-------- Input data
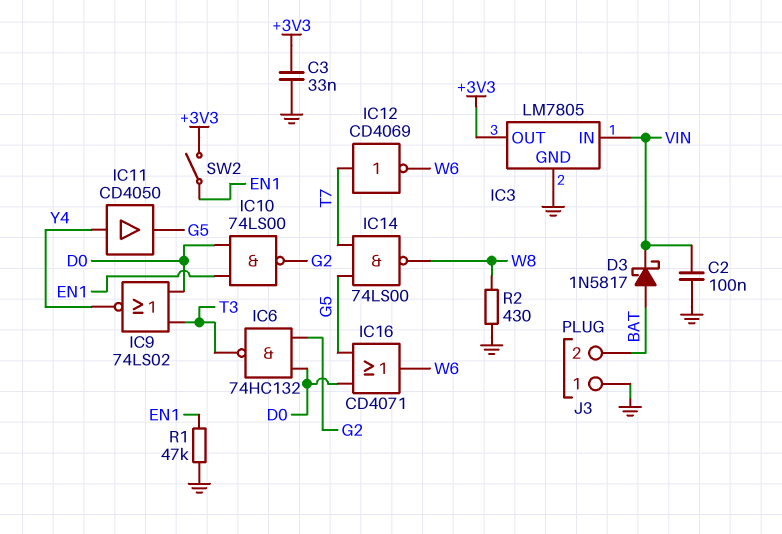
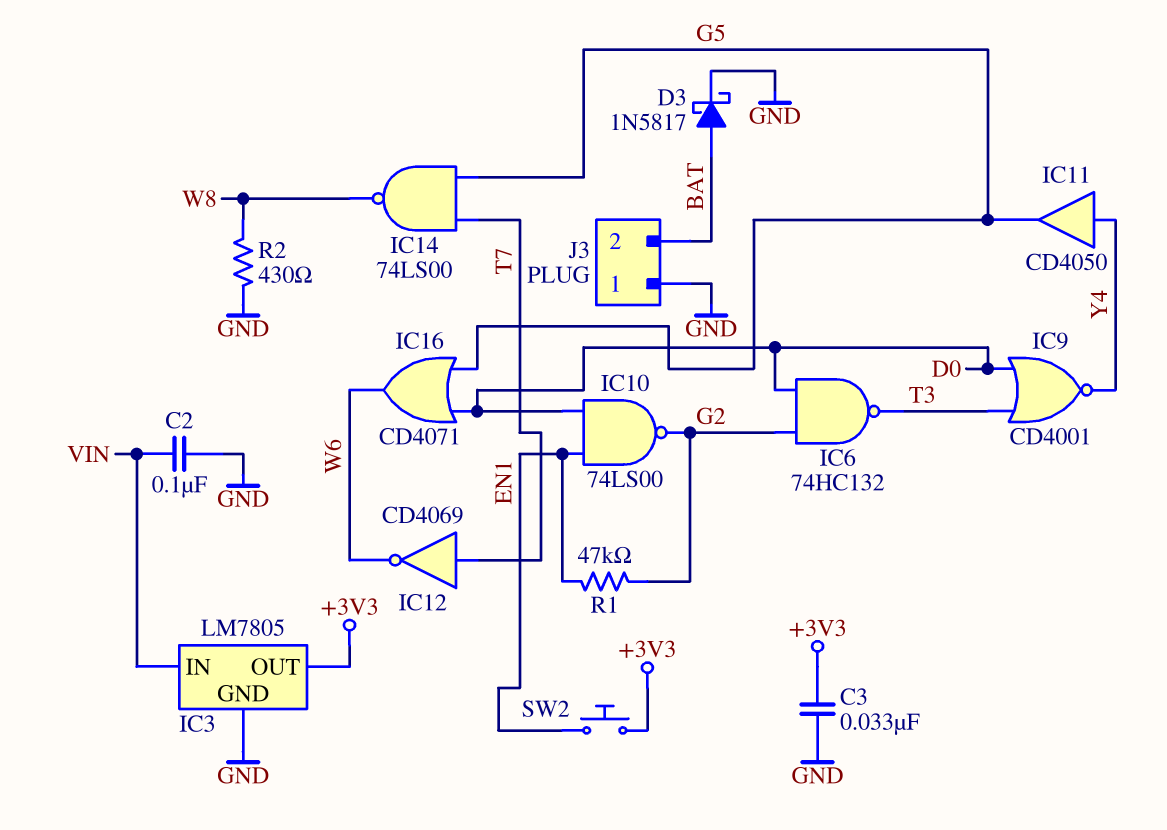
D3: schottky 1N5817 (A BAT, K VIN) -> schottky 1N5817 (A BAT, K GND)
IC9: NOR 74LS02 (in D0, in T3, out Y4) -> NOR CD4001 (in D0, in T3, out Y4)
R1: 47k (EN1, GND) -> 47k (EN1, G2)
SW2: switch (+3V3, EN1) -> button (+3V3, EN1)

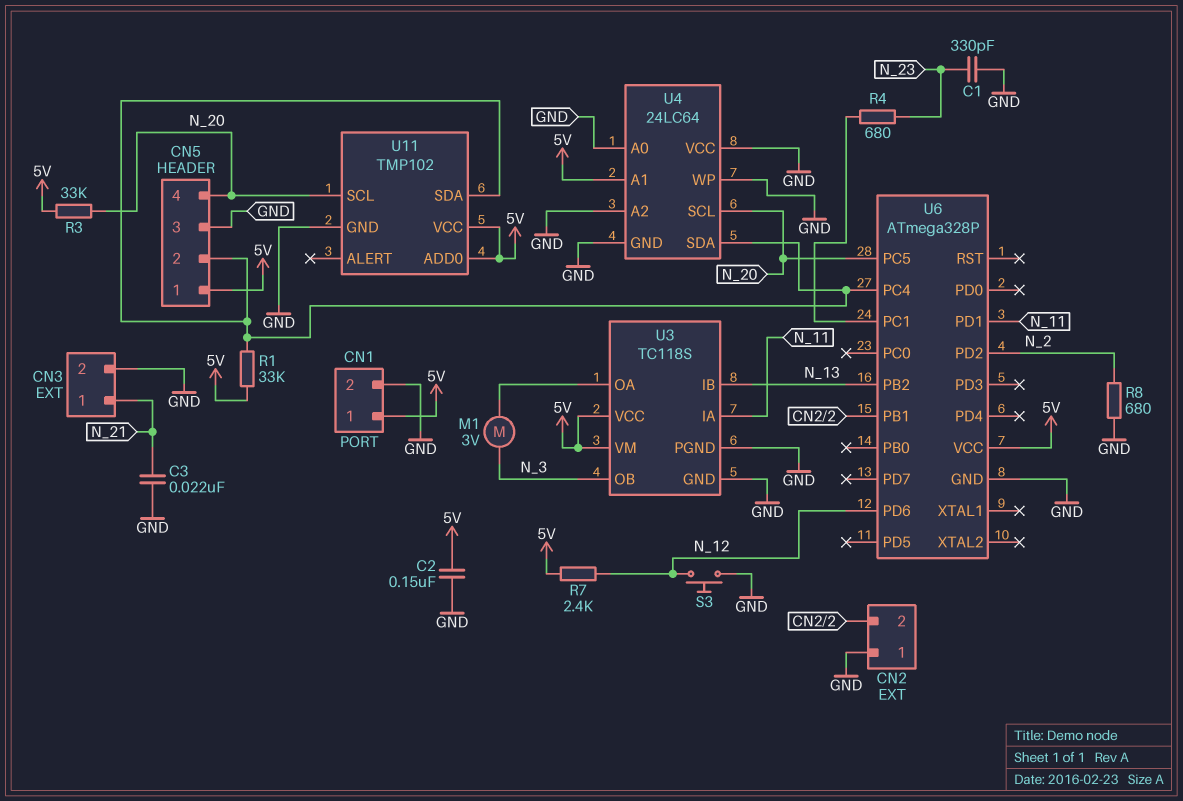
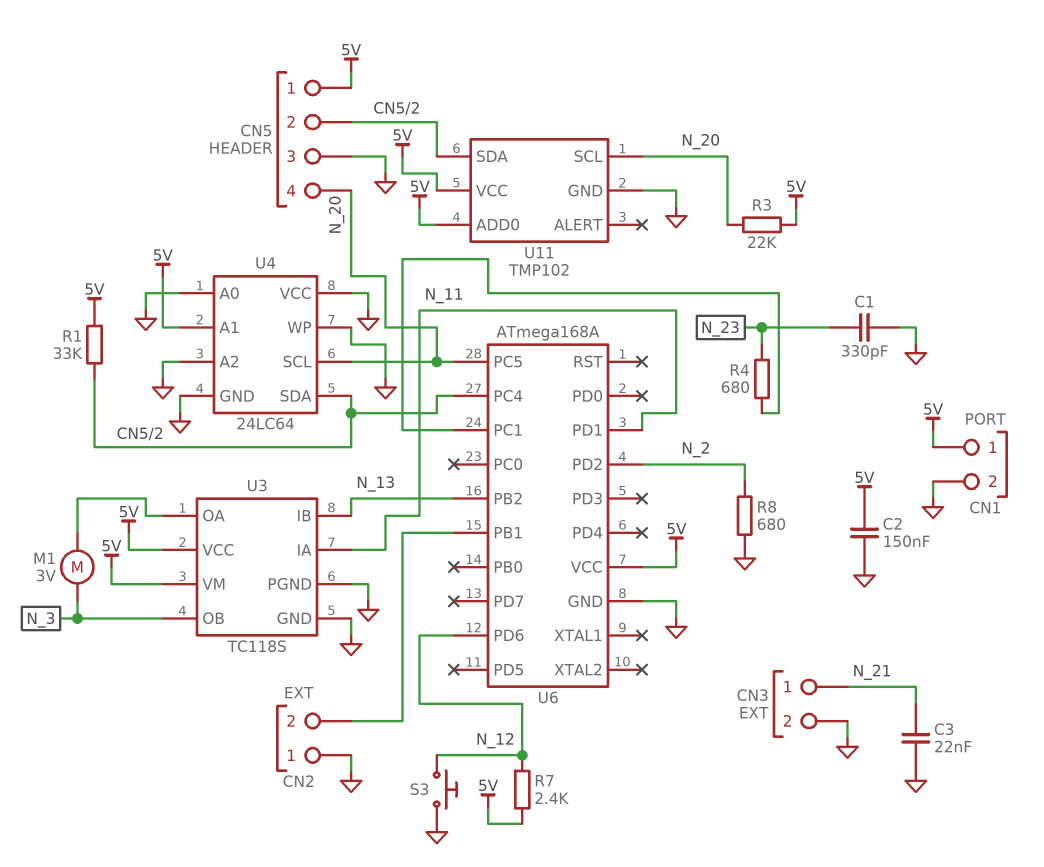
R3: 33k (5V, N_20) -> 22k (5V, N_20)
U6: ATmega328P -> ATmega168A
----------------
→ **Work task**
The lines to reproduce run from the line containing "IC9: NOR 74LS02" through the last line of the records above, both included. Copy them exactly and drop the pictures.

→ **Reply**
IC9: NOR 74LS02 (in D0, in T3, out Y4) -> NOR CD4001 (in D0, in T3, out Y4)
R1: 47k (EN1, GND) -> 47k (EN1, G2)
SW2: switch (+3V3, EN1) -> button (+3V3, EN1)

R3: 33k (5V, N_20) -> 22k (5V, N_20)
U6: ATmega328P -> ATmega168A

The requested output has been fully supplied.